# What you are asked to do:
Give back the data below word for word. Any image in it should be left out.

··· Data excerpt ···

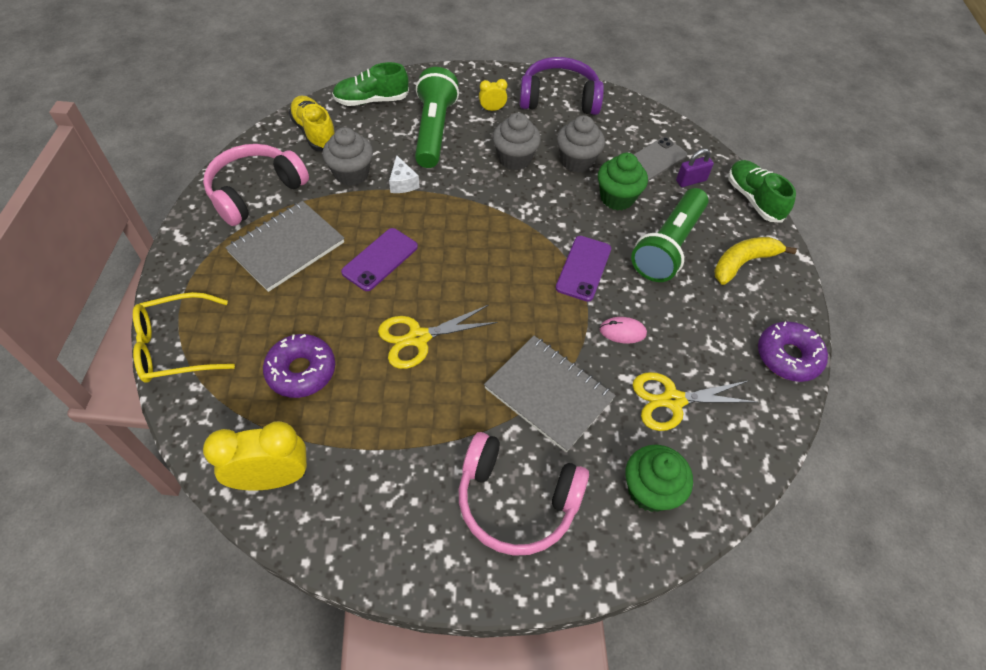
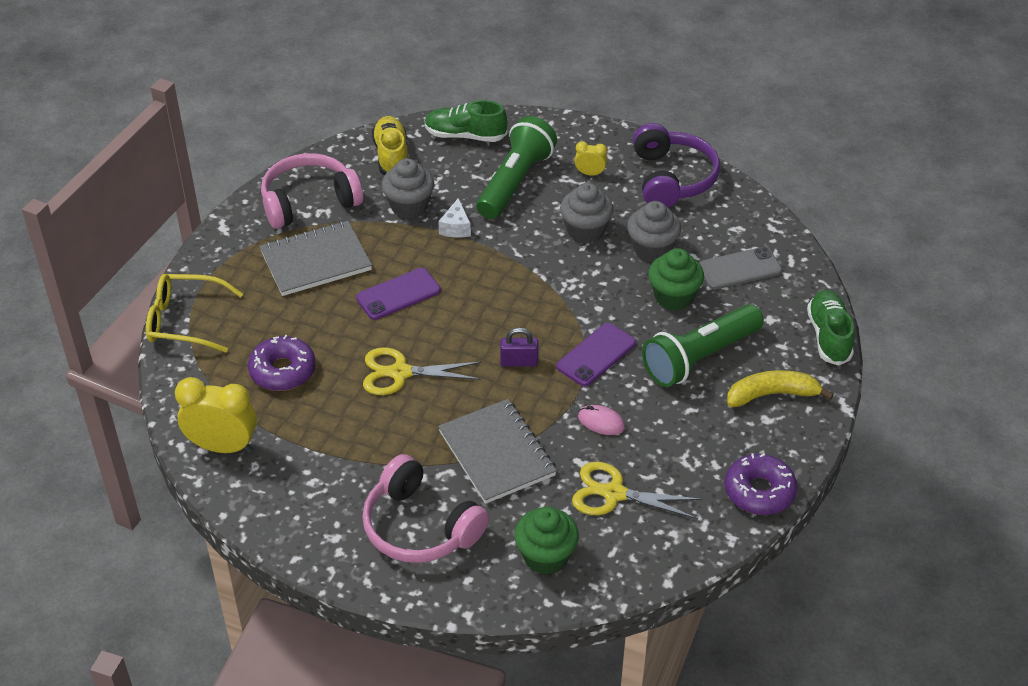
camera: 25 degrees right, 10 degrees down
purple headphones [519,57,604,115] -> purple headphones turned 60 degrees clockwise [633,123,720,208]
purple padlock [676,149,714,187] -> purple padlock moved to [500,328,539,367]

···

# Your solution:
camera: 25 degrees right, 10 degrees down
purple headphones [519,57,604,115] -> purple headphones turned 60 degrees clockwise [633,123,720,208]
purple padlock [676,149,714,187] -> purple padlock moved to [500,328,539,367]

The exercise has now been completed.